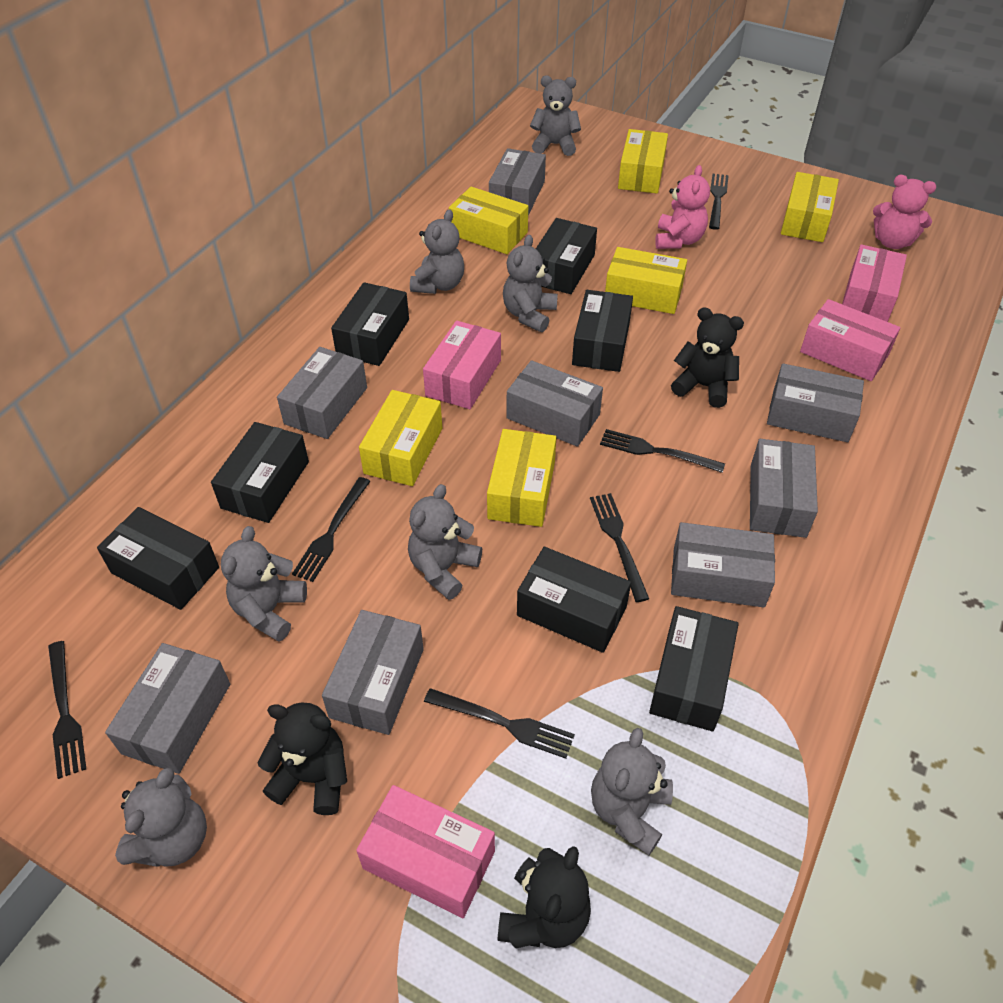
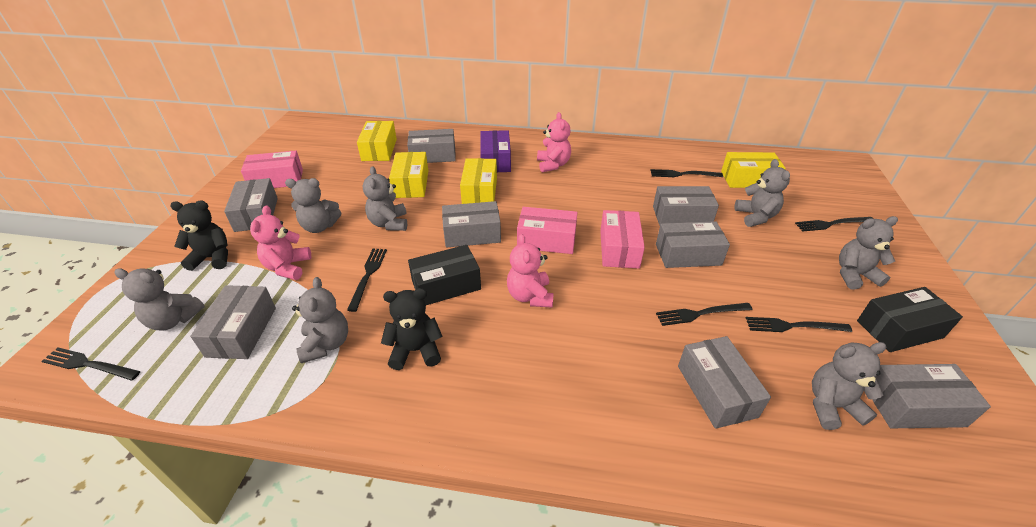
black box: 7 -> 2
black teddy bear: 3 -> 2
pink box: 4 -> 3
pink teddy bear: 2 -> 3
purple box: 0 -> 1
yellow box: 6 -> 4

— WHAT TO WORK ON —
Your answer should be a single number: how many lines of the material contain the word "bear".

— ANSWER FOR THIS EXERCISE —
2